**Data section**
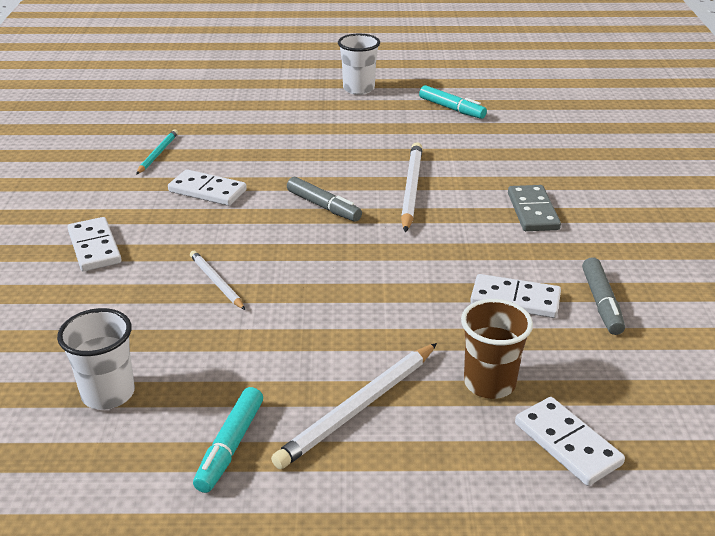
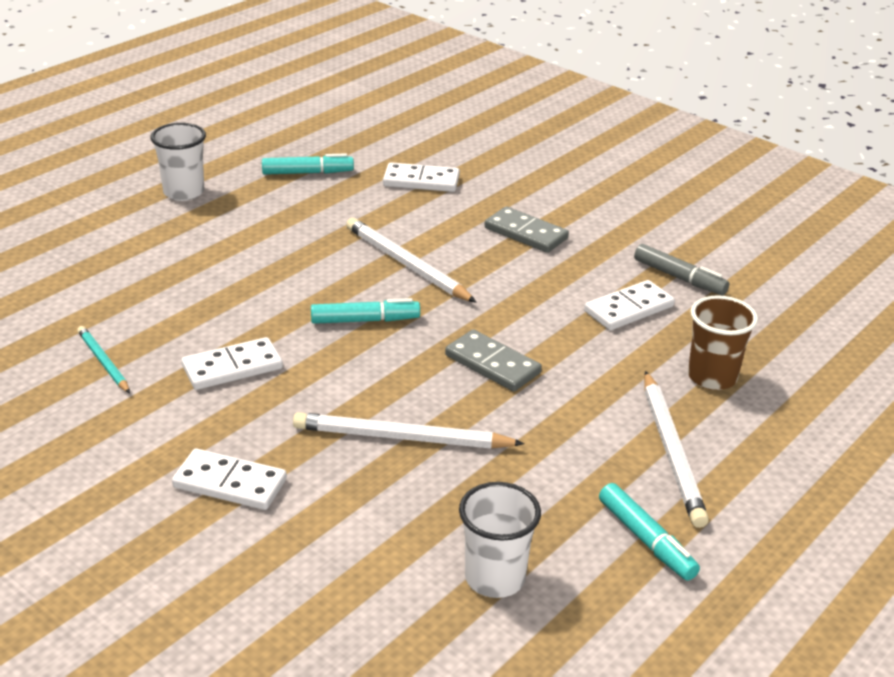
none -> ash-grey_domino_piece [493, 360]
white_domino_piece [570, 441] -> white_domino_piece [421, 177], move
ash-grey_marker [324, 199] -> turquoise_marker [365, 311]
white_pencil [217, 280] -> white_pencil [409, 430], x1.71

**What this task involves**
Copy exactly, and only, the lines from the one containing "white_domino_piece [570, 441]" through the last line of the listing.

**The completed task**
white_domino_piece [570, 441] -> white_domino_piece [421, 177], move
ash-grey_marker [324, 199] -> turquoise_marker [365, 311]
white_pencil [217, 280] -> white_pencil [409, 430], x1.71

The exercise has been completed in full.